WHAT YOU SHOULD DO
Give the data again exactly, without images.

-------- GIVEN DATA --------

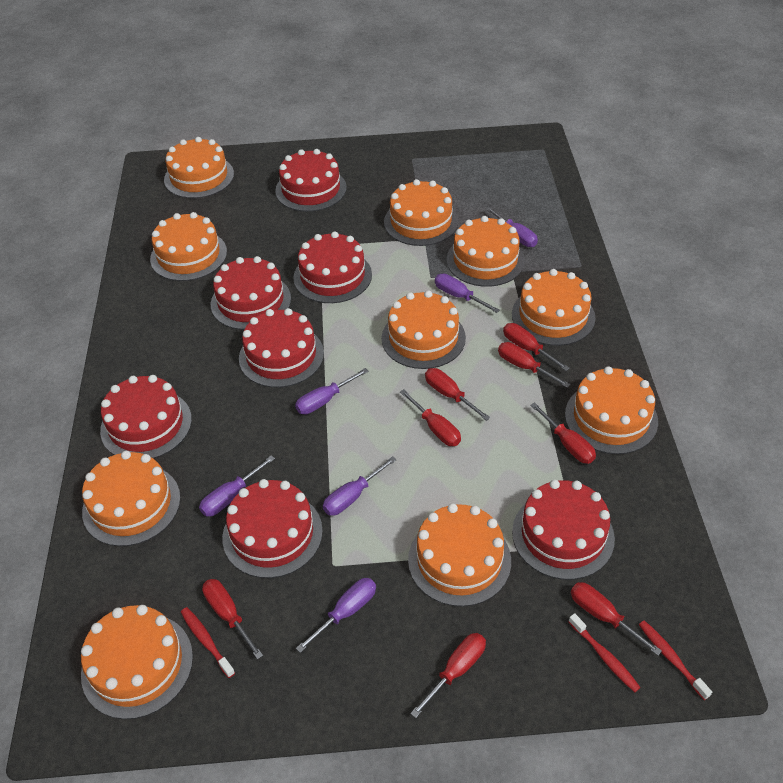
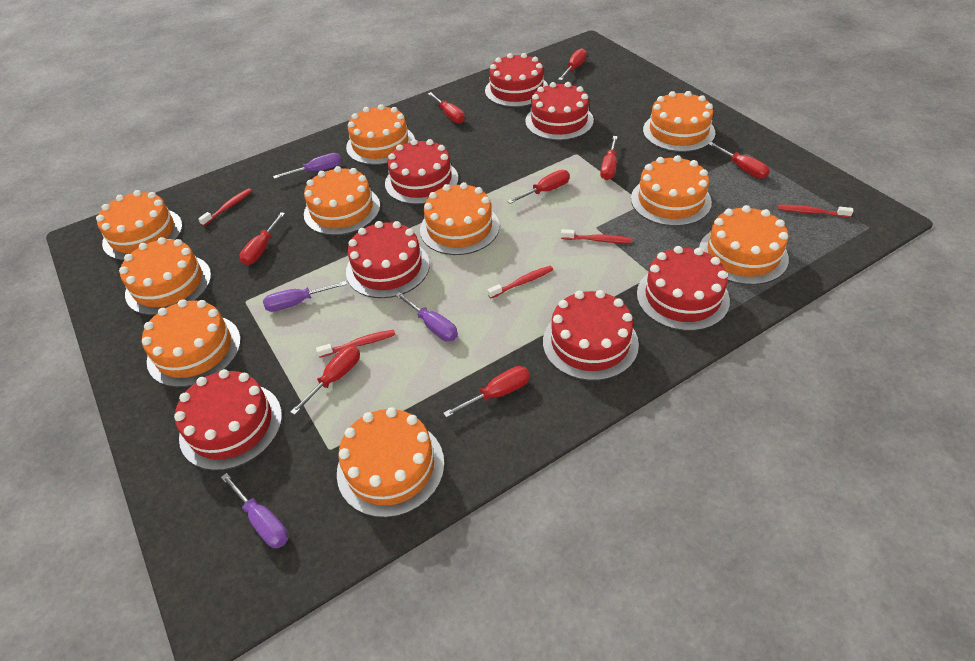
purple screwdriver: 6 -> 4
red toothbrush: 3 -> 5

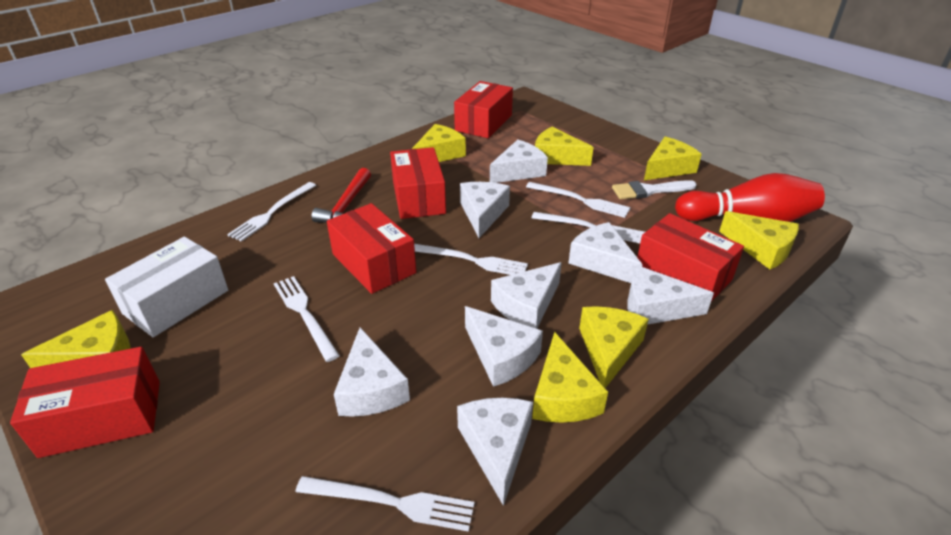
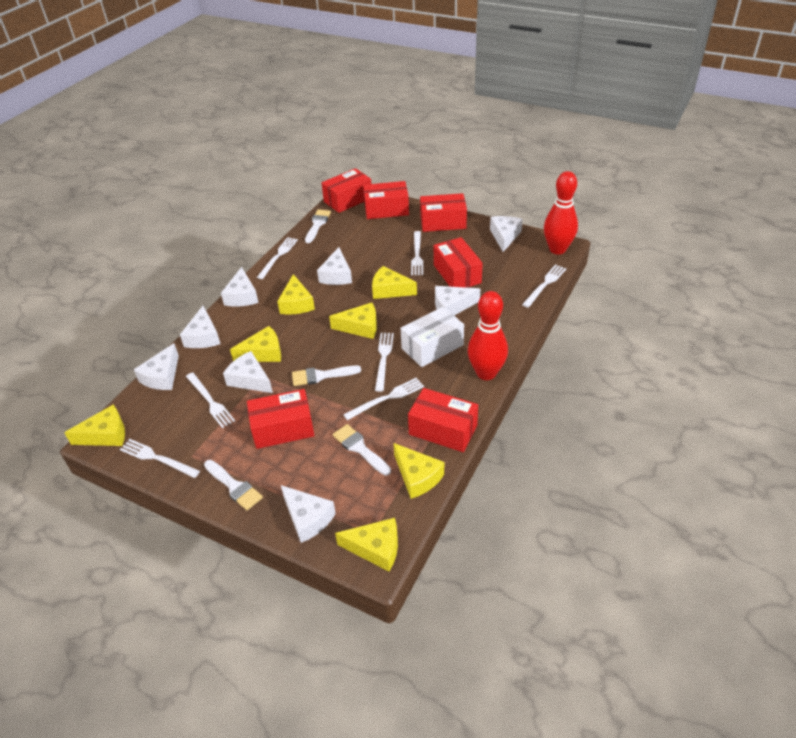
red bowling pin: 1 -> 2
red box: 5 -> 6
red hammer: 1 -> 0
white brush: 1 -> 4
white fork: 6 -> 7

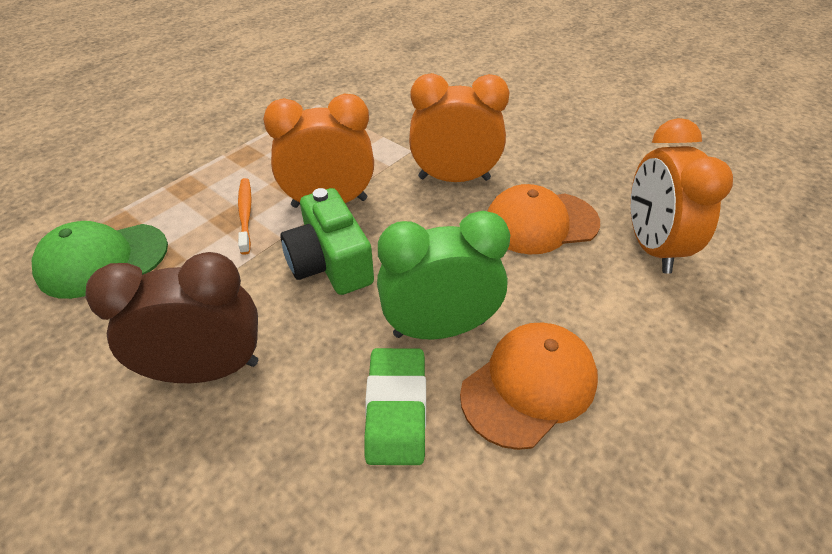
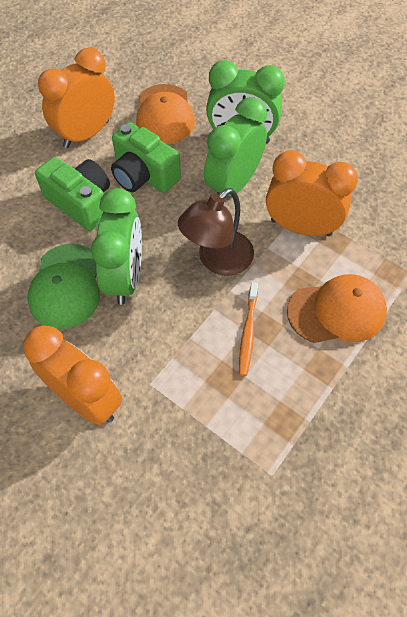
brown clock: 1 -> 0
brown lamp: 0 -> 1
green camera: 1 -> 2
green clock: 1 -> 3
green eraser: 1 -> 0

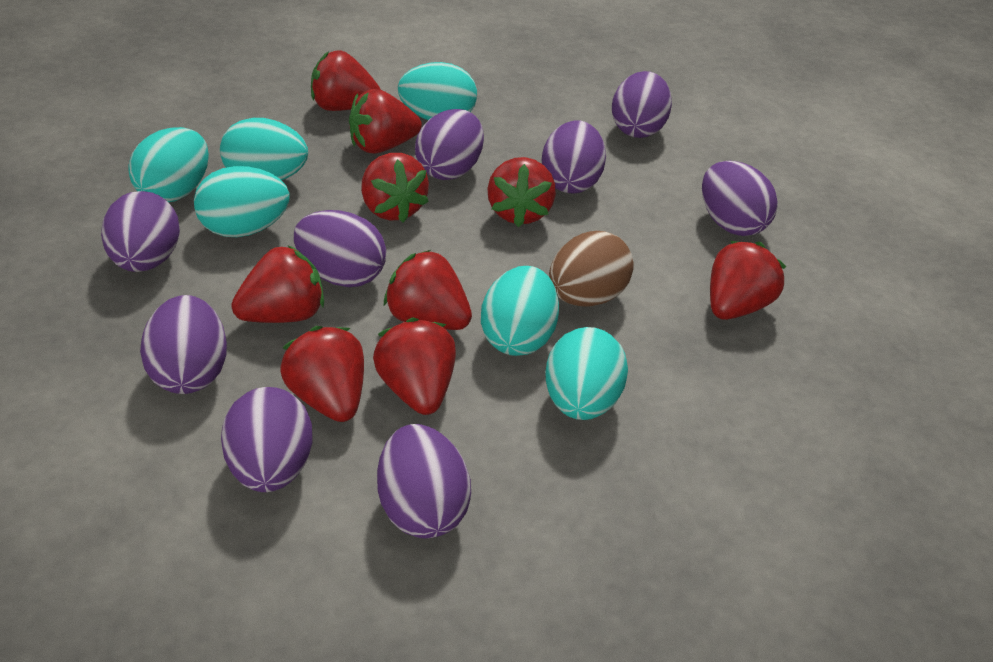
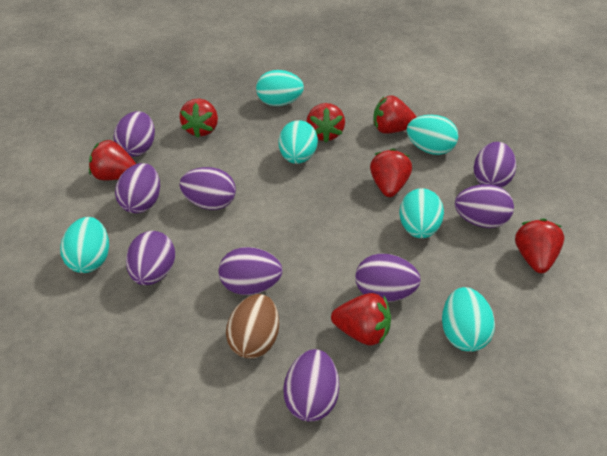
red strawberry: 9 -> 7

--------

PROBLEM SOLUTION
purple screwdriver: 6 -> 4
red toothbrush: 3 -> 5

red bowling pin: 1 -> 2
red box: 5 -> 6
red hammer: 1 -> 0
white brush: 1 -> 4
white fork: 6 -> 7

brown clock: 1 -> 0
brown lamp: 0 -> 1
green camera: 1 -> 2
green clock: 1 -> 3
green eraser: 1 -> 0

red strawberry: 9 -> 7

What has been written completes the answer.